#### Entries shown ####

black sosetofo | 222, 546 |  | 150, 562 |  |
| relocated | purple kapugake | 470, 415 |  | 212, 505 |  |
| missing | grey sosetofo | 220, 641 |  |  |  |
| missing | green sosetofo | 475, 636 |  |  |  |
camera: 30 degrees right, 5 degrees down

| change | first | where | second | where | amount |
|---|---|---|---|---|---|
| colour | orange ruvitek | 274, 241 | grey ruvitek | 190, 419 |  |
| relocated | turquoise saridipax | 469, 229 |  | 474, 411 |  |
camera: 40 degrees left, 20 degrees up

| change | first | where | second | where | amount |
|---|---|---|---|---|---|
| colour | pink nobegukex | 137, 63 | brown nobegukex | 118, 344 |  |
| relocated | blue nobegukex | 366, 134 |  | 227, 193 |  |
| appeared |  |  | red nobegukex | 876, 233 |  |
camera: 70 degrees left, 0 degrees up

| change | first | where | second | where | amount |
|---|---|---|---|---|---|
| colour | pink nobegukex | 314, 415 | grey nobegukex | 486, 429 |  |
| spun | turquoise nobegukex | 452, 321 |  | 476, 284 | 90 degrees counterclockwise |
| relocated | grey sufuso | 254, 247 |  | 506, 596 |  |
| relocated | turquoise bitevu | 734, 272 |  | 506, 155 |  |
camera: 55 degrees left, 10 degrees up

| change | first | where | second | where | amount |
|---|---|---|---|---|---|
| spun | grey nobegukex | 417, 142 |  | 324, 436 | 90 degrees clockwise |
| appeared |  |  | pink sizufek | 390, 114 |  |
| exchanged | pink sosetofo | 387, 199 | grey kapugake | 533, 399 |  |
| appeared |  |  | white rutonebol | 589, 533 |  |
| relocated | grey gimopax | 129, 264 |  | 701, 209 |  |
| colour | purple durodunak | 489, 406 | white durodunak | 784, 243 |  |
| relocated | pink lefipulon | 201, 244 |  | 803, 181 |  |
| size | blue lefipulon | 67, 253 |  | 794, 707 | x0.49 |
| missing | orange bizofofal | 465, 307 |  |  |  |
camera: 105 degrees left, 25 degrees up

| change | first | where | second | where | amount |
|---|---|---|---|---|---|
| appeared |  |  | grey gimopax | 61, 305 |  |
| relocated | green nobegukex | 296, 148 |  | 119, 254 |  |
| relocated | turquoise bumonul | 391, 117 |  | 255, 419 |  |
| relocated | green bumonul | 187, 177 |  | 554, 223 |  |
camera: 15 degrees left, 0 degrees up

####

## Task prompt:
Only lines of the data holding the word "grey" go in the answer. Please copy each of them.

## Task response:
| missing | grey sosetofo | 220, 641 |  |  |  |
| colour | orange ruvitek | 274, 241 | grey ruvitek | 190, 419 |  |
| colour | pink nobegukex | 314, 415 | grey nobegukex | 486, 429 |  |
| relocated | grey sufuso | 254, 247 |  | 506, 596 |  |
| spun | grey nobegukex | 417, 142 |  | 324, 436 | 90 degrees clockwise |
| exchanged | pink sosetofo | 387, 199 | grey kapugake | 533, 399 |  |
| relocated | grey gimopax | 129, 264 |  | 701, 209 |  |
| appeared |  |  | grey gimopax | 61, 305 |  |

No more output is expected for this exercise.